■ **PROBLEM TO SOLVE**: Set every record down again exactly. Do not carry over the pictures.

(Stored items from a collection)
____

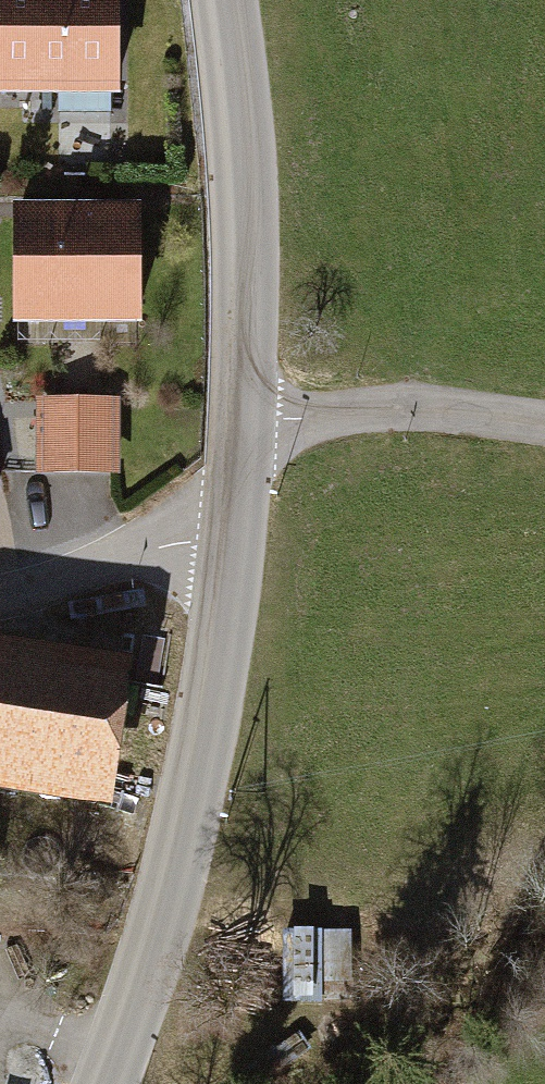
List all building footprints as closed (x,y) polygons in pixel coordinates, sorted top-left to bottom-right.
[(124,103),(124,0),(0,0),(0,103),(124,103)] [(145,210),(16,210),(16,333),(146,332),(145,210)] [(122,401),(37,401),(37,479),(115,479),(121,479),(122,401)] [(0,632),(0,785),(110,802),(133,653),(0,632)] [(339,1006),(340,943),(301,942),(300,1005),(339,1006)]
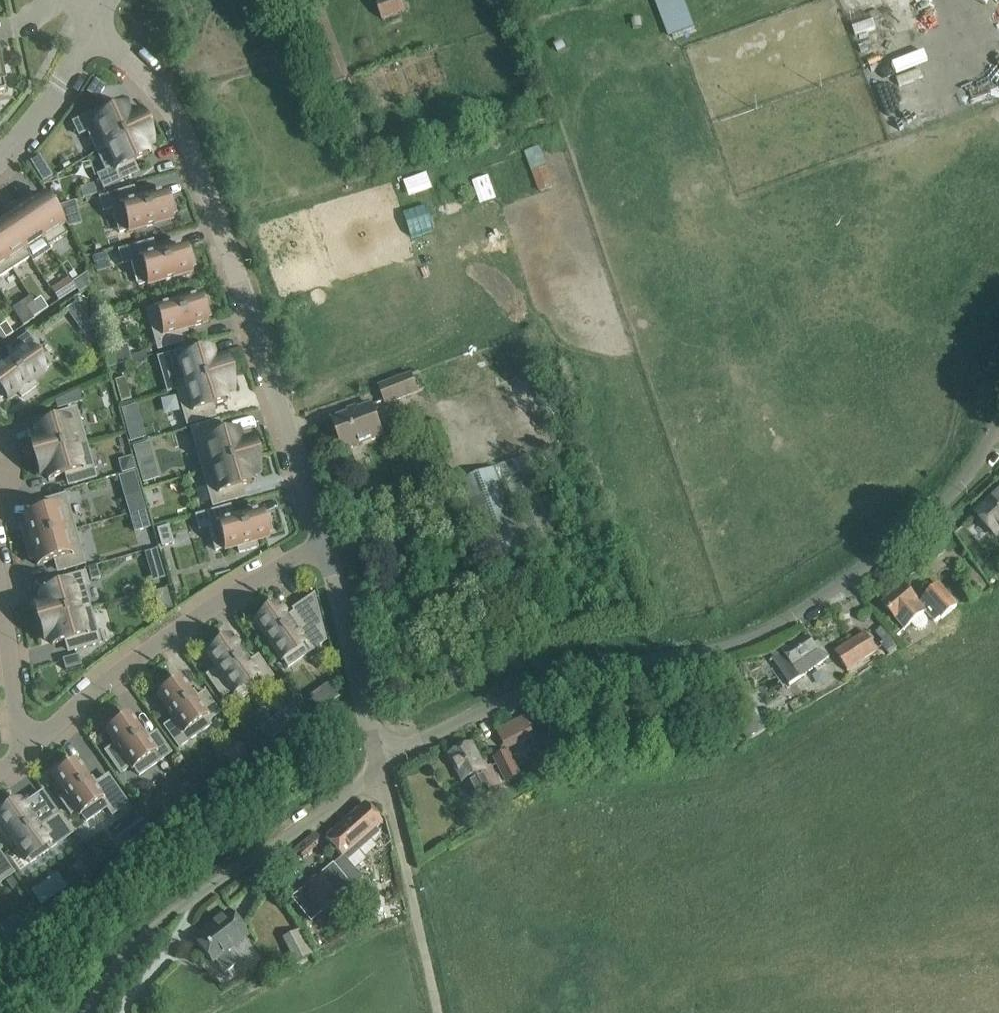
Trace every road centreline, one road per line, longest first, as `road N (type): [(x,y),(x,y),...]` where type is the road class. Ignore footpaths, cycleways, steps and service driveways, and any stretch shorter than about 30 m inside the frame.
road 1 (unclassified): [(382,764),(537,674),(578,660),(702,653),(759,635),(951,495),(998,420)]
road 2 (unclassified): [(325,545),(187,140),(145,75),(94,23)]
road 3 (unclassified): [(86,1012),(147,931),(382,764)]
road 4 (residential): [(325,545),(235,591),(114,673),(35,743)]
road 5 (unclassified): [(382,764),(325,545)]
road 6 (unclassified): [(0,158),(61,84),(94,23)]
road 7 (residential): [(35,743),(18,719),(0,593)]
road 8 (unclassified): [(415,913),(382,764)]

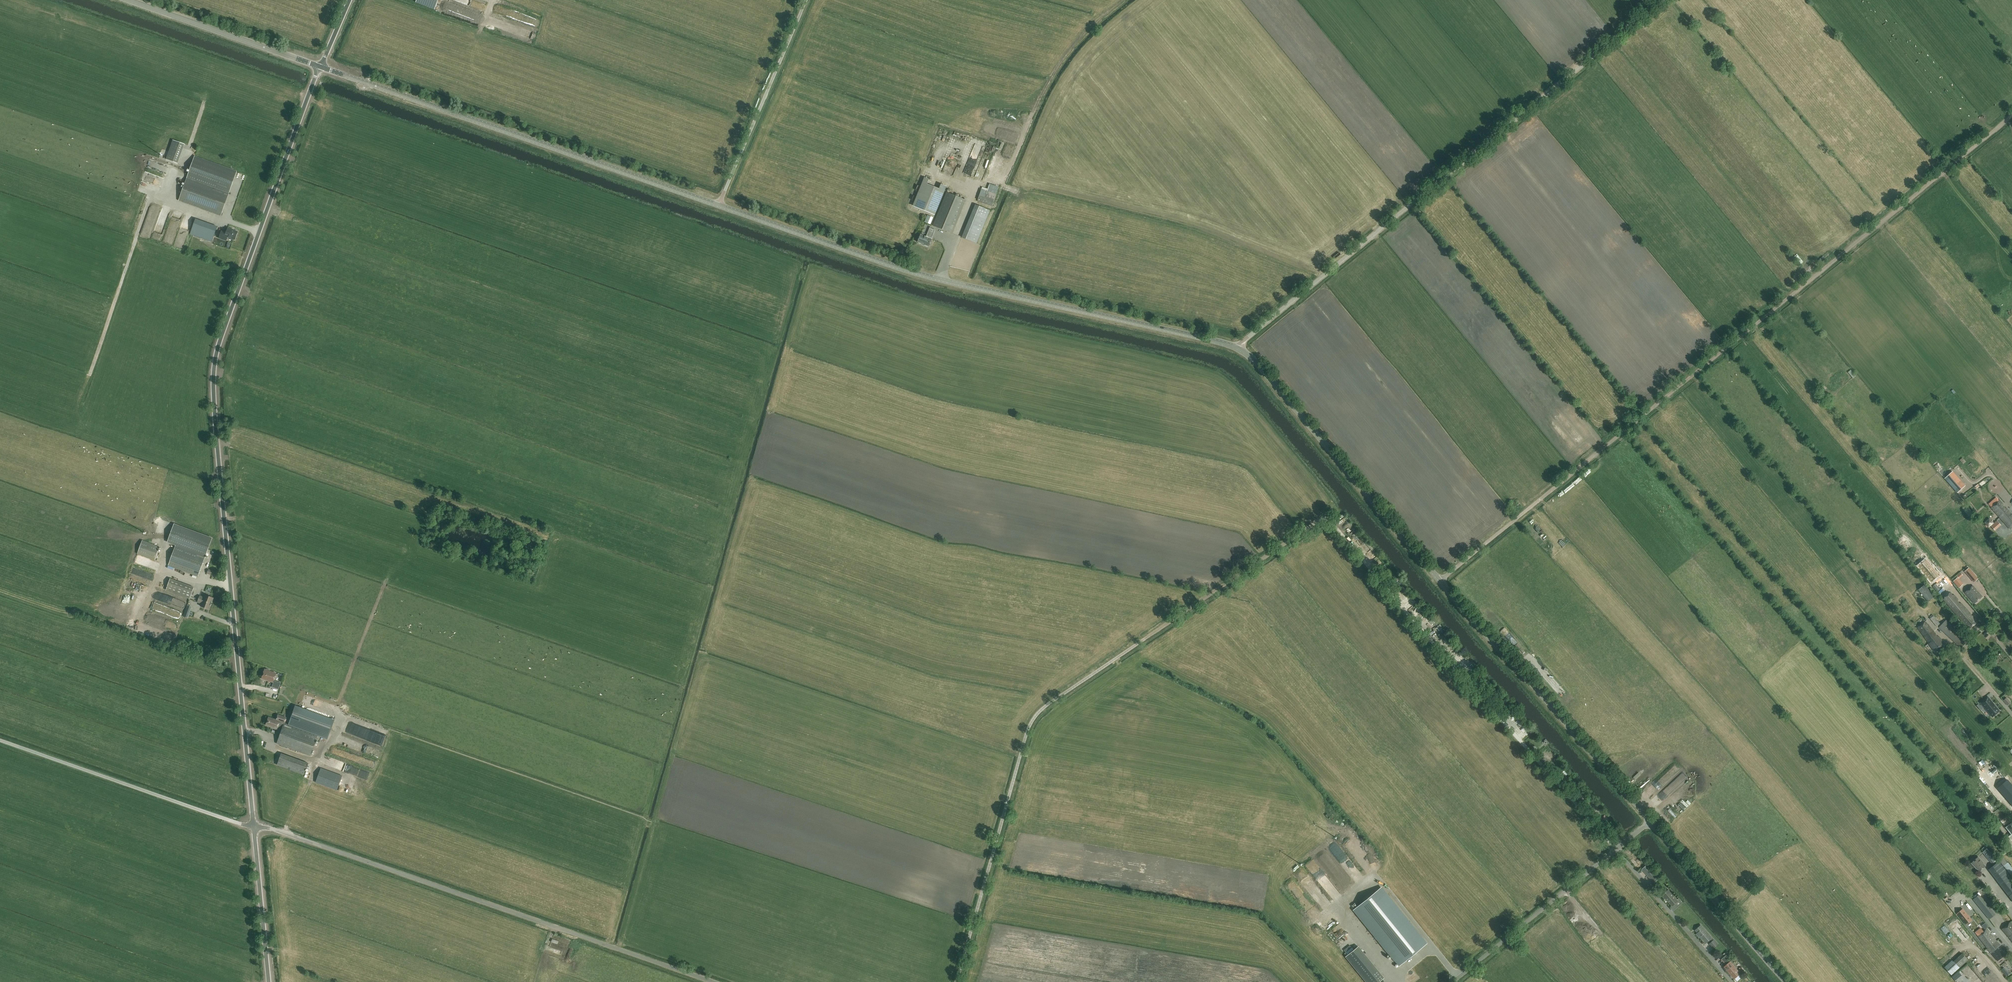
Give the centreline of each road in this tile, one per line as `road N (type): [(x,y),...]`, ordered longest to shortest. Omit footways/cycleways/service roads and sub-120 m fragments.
road 1 (unclassified): [(254,827),(215,368),(320,66)]
road 2 (track): [(1439,581),(2011,114)]
road 3 (tertiary): [(1652,821),(1239,348)]
road 4 (unclassified): [(1239,348),(1661,0)]
road 5 (tertiary): [(1239,348),(918,275),(719,205)]
road 6 (unclassified): [(713,981),(254,827)]
road 7 (unclassified): [(1616,849),(1326,516)]
road 8 (tertiary): [(719,205),(320,66)]
road 9 (unclassified): [(957,981),(1034,720),(1145,638)]
road 10 (unclassified): [(254,827),(0,740)]
road 11 (unclassified): [(719,205),(807,0)]
road 12 (track): [(1145,638),(1326,516)]
road 13 (tertiary): [(1787,981),(1652,821)]
road 14 (unclassified): [(1454,981),(1616,849)]
road 15 (tertiary): [(320,66),(129,0)]
road 16 (unclassified): [(1732,981),(1616,849)]
road 17 (unclassified): [(269,981),(254,827)]
road 18 (track): [(385,583),(335,713)]

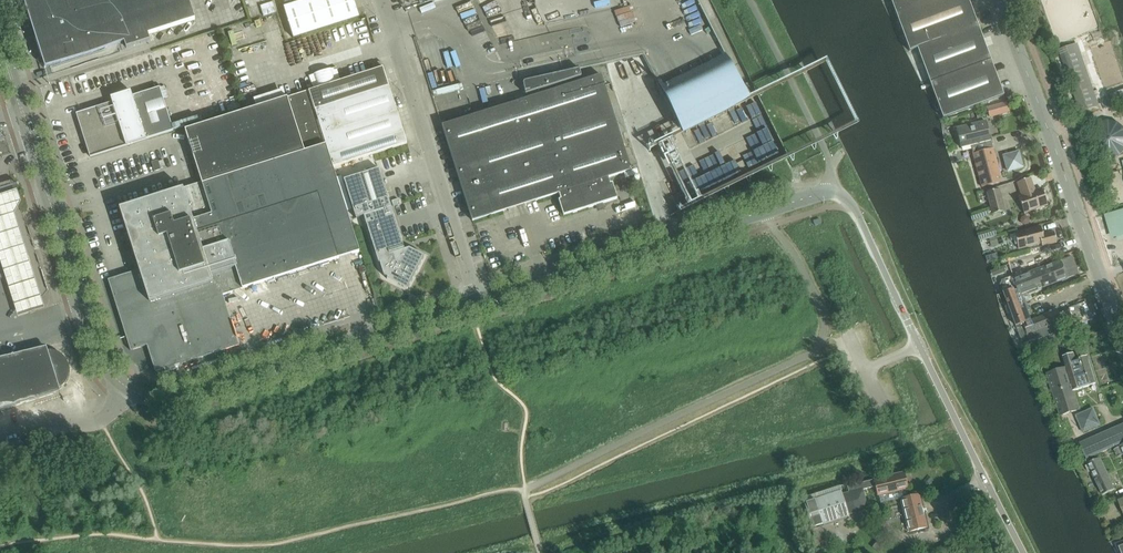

____

■ **OUTPUT BELOW**:
List all building footprints as closed (x,y) polygons in pixel coordinates, sorted top-left to bottom-right.
[(124,103),(124,0),(0,0),(0,103),(124,103)] [(145,210),(16,210),(16,333),(146,332),(145,210)] [(122,401),(37,401),(37,479),(115,479),(121,479),(122,401)] [(0,632),(0,785),(110,802),(133,653),(0,632)] [(339,1006),(340,943),(301,942),(300,1005),(339,1006)]
Trace every road centreline, one road per line, longest first, as `road N (type): [(x,y),(x,y),...]` where type is the road class. Ignore footpaths, cycleways, steps and service driveways, and any stretch shorter than about 30 m inside the frame.
road 1 (unclassified): [(382,764),(537,674),(578,660),(702,653),(759,635),(951,495),(998,420)]
road 2 (unclassified): [(325,545),(187,140),(145,75),(94,23)]
road 3 (unclassified): [(86,1012),(147,931),(382,764)]
road 4 (residential): [(325,545),(235,591),(114,673),(35,743)]
road 5 (unclassified): [(382,764),(325,545)]
road 6 (unclassified): [(0,158),(61,84),(94,23)]
road 7 (residential): [(35,743),(18,719),(0,593)]
road 8 (unclassified): [(415,913),(382,764)]

Give the centreline of each road in this tile, one per line as `road N (type): [(x,y),...]`, ordered longest to shortest. Omit footways/cycleways/service roads and sub-120 m fragments.
road 1 (unclassified): [(254,827),(215,368),(320,66)]
road 2 (track): [(1439,581),(2011,114)]
road 3 (tertiary): [(1652,821),(1239,348)]
road 4 (unclassified): [(1239,348),(1661,0)]
road 5 (tertiary): [(1239,348),(918,275),(719,205)]
road 6 (unclassified): [(713,981),(254,827)]
road 7 (unclassified): [(1616,849),(1326,516)]
road 8 (tertiary): [(719,205),(320,66)]
road 9 (unclassified): [(957,981),(1034,720),(1145,638)]
road 10 (unclassified): [(254,827),(0,740)]
road 11 (unclassified): [(719,205),(807,0)]
road 12 (track): [(1145,638),(1326,516)]
road 13 (tertiary): [(1787,981),(1652,821)]
road 14 (unclassified): [(1454,981),(1616,849)]
road 15 (tertiary): [(320,66),(129,0)]
road 16 (unclassified): [(1732,981),(1616,849)]
road 17 (unclassified): [(269,981),(254,827)]
road 18 (track): [(385,583),(335,713)]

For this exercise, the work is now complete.